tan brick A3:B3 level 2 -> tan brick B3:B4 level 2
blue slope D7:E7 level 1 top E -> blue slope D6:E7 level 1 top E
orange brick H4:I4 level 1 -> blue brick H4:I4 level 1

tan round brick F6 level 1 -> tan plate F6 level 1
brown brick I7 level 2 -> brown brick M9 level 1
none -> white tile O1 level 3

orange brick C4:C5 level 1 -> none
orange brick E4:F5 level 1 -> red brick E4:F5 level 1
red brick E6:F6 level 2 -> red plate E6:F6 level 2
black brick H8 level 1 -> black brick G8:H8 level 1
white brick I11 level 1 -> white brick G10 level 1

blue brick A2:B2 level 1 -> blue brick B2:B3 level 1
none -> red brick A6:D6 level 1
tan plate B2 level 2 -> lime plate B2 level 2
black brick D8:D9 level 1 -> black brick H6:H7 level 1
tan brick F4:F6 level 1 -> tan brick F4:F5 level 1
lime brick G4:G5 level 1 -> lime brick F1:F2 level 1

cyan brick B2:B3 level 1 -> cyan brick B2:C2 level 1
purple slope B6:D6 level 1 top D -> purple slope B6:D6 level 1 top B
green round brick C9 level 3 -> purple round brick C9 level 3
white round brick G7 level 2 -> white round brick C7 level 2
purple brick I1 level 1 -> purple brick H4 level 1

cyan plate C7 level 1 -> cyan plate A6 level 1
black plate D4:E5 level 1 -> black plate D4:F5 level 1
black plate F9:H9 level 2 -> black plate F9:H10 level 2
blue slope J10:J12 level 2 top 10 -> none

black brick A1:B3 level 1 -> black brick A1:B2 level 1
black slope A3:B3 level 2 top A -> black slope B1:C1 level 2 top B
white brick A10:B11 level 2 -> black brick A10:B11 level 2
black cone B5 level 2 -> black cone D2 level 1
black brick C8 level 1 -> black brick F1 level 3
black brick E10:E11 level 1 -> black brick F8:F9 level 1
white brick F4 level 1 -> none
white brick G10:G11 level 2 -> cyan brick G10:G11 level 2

++++++++

About this task
Pull out all lines from the entries above that include the word "purple".

Final answer
purple slope B6:D6 level 1 top D -> purple slope B6:D6 level 1 top B
green round brick C9 level 3 -> purple round brick C9 level 3
purple brick I1 level 1 -> purple brick H4 level 1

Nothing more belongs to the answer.